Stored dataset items

------------------------------------------------------------

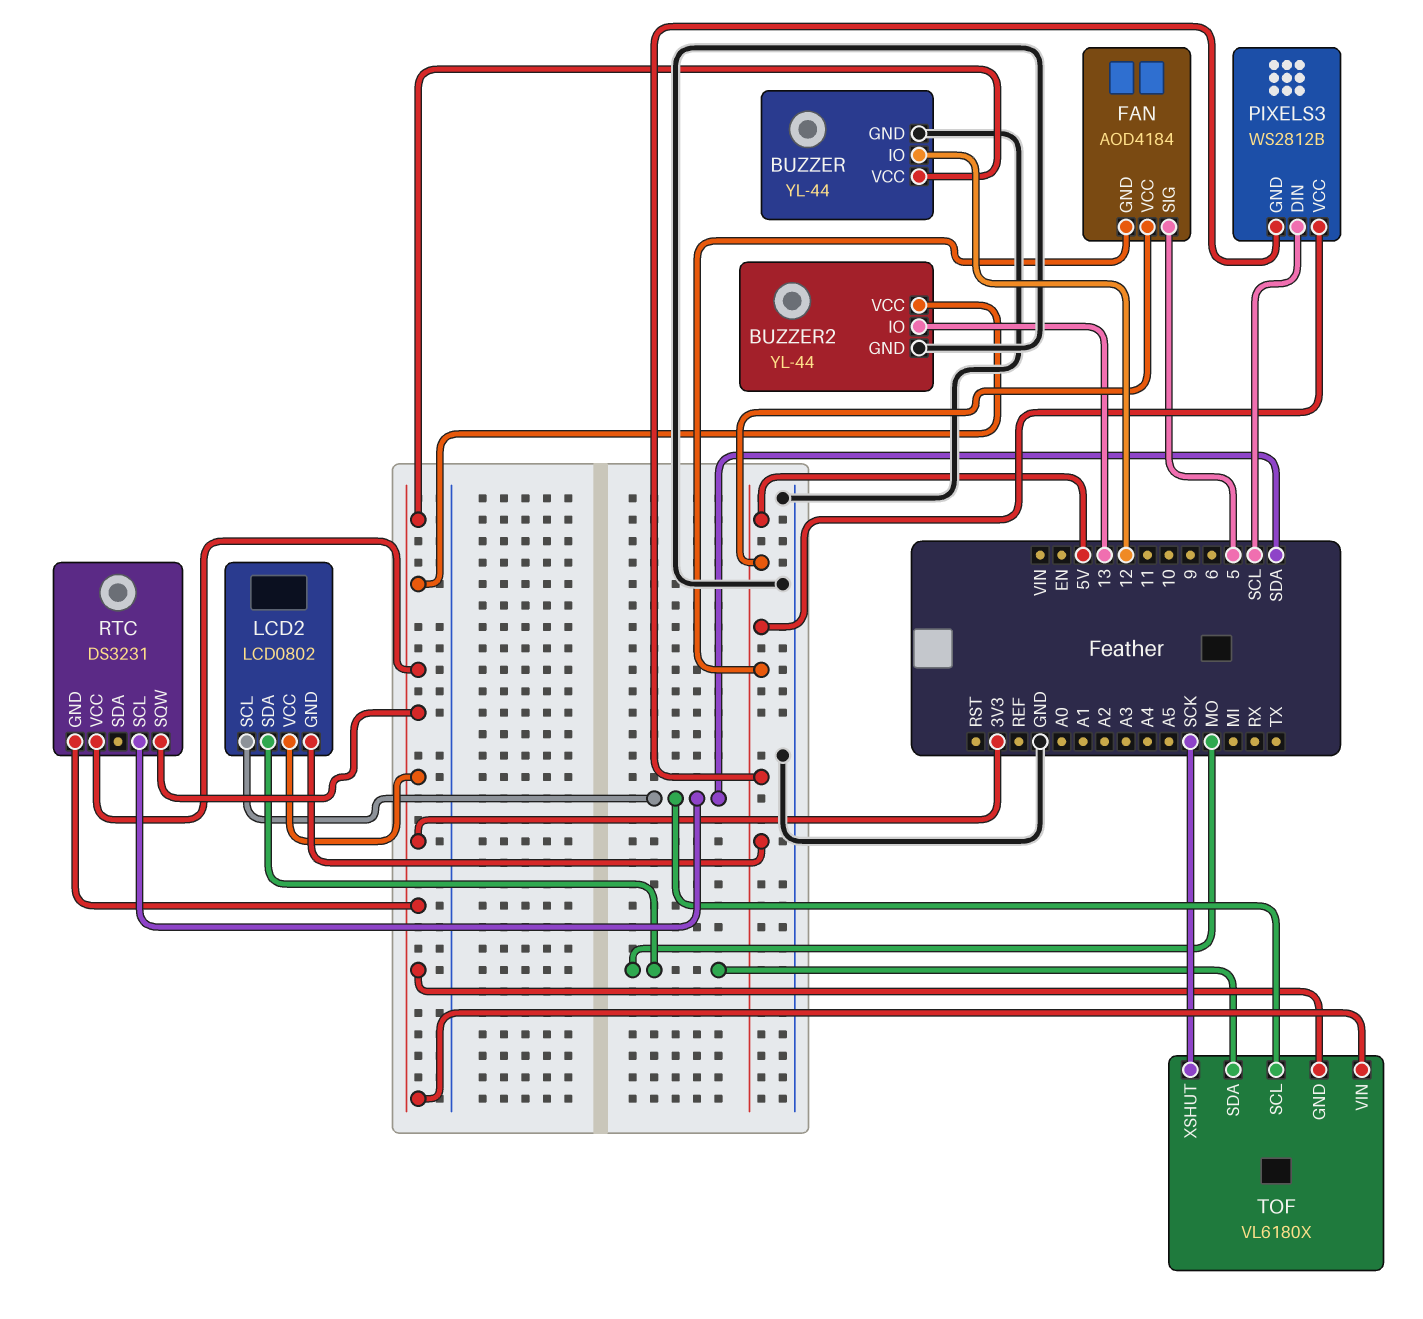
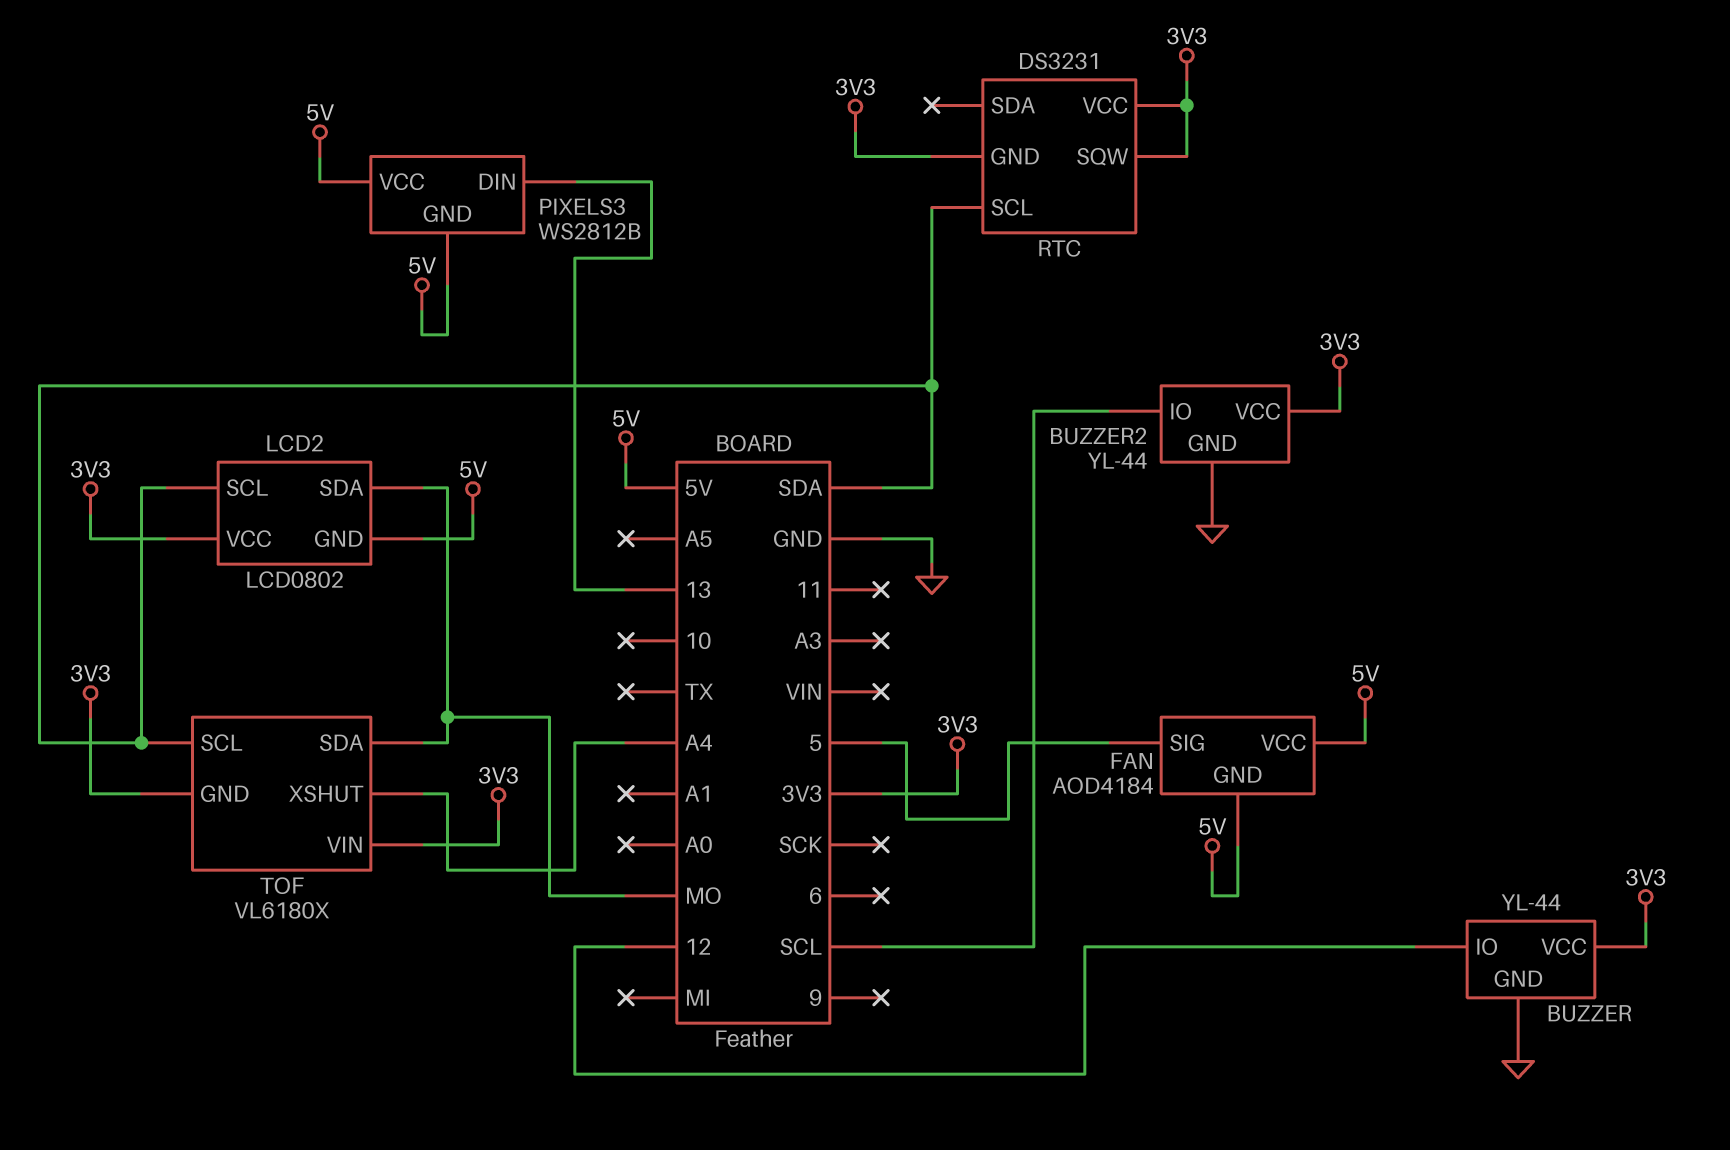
BUZZER2 pin IO: 13 -> SCL
PIXELS3 pin DIN: SCL -> 13
TOF pin XSHUT: SCK -> A4

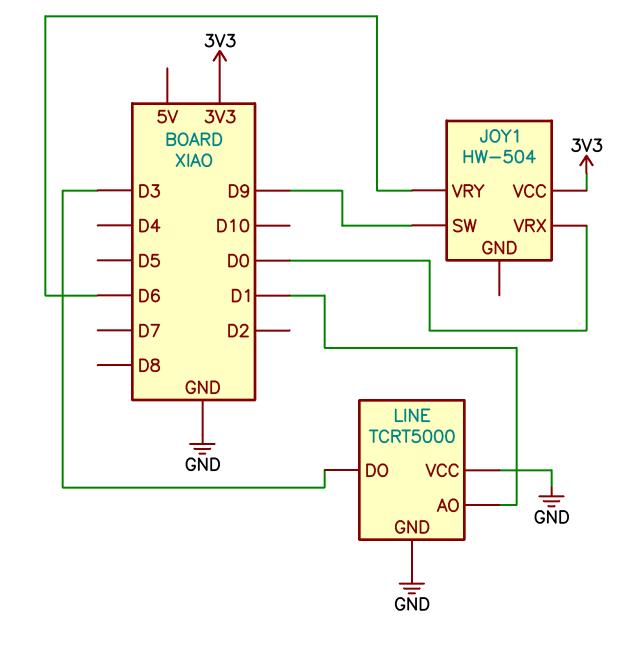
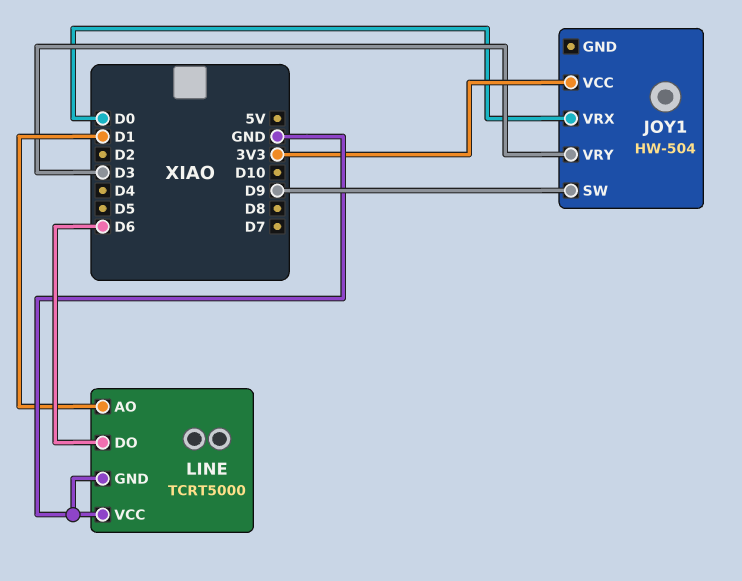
JOY1 pin VRY: D6 -> D3
LINE pin DO: D3 -> D6

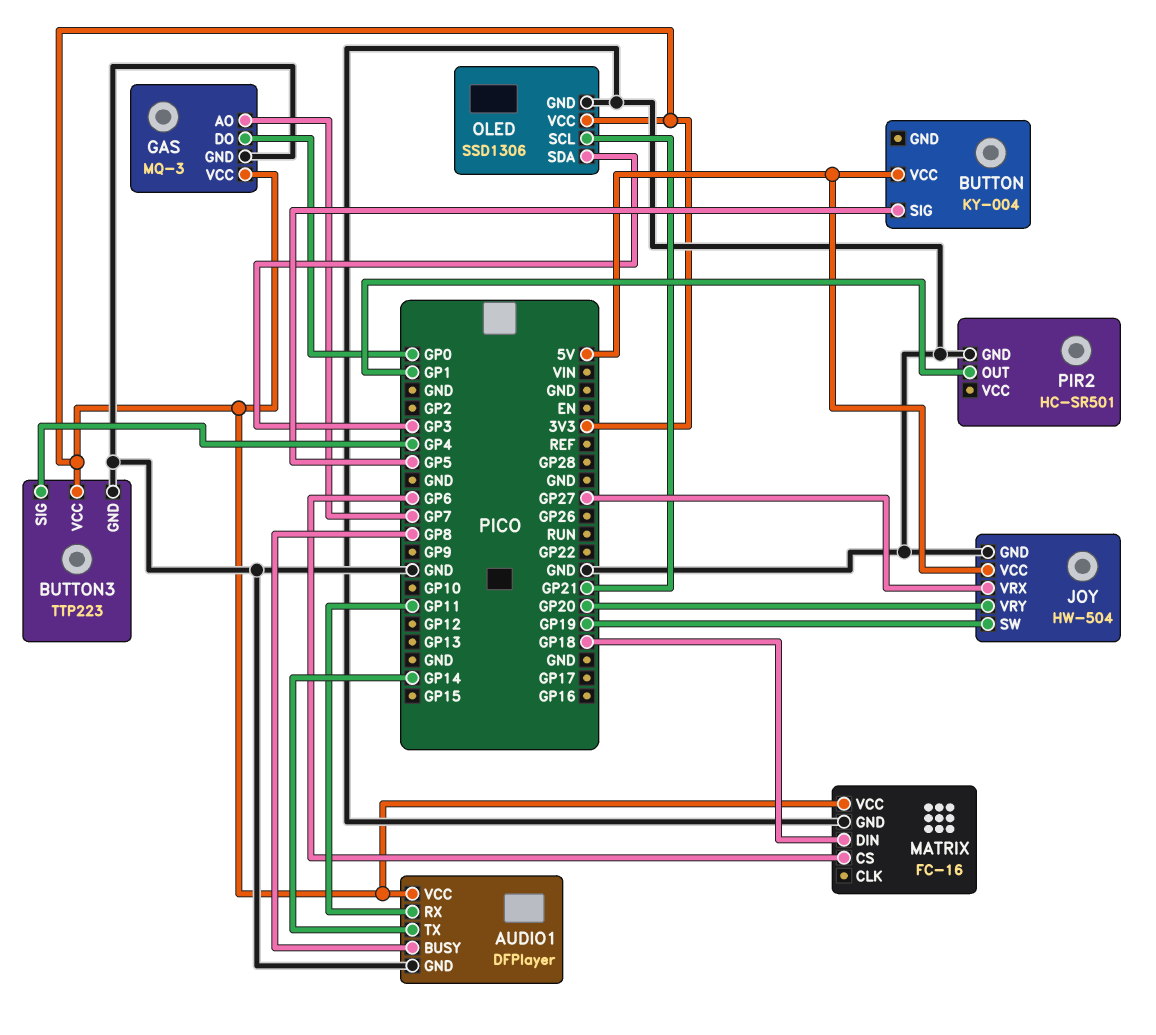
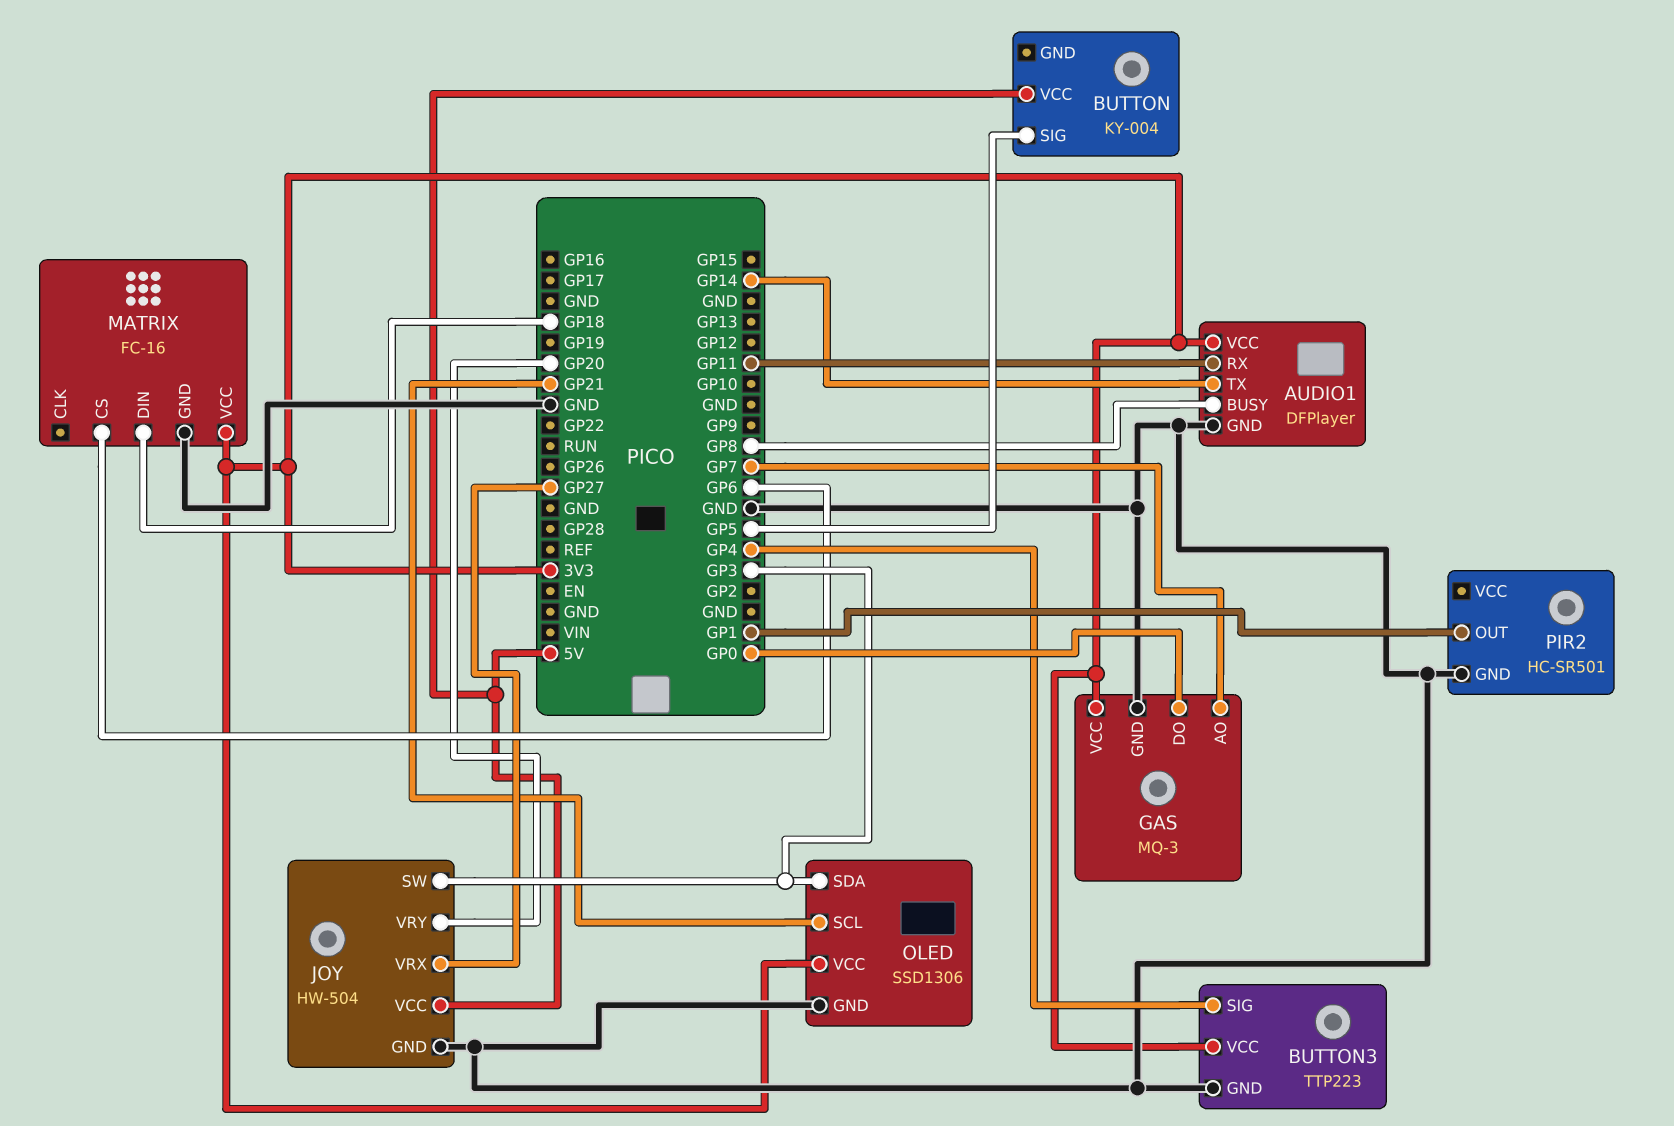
JOY pin SW: GP19 -> GP3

------------------------------------------------------------

▶ EXERCISE
When you copy the records above, keep every word exact and leave out the pictures they contain.

▶ TASK ANSWER
BUZZER2 pin IO: 13 -> SCL
PIXELS3 pin DIN: SCL -> 13
TOF pin XSHUT: SCK -> A4

JOY1 pin VRY: D6 -> D3
LINE pin DO: D3 -> D6

JOY pin SW: GP19 -> GP3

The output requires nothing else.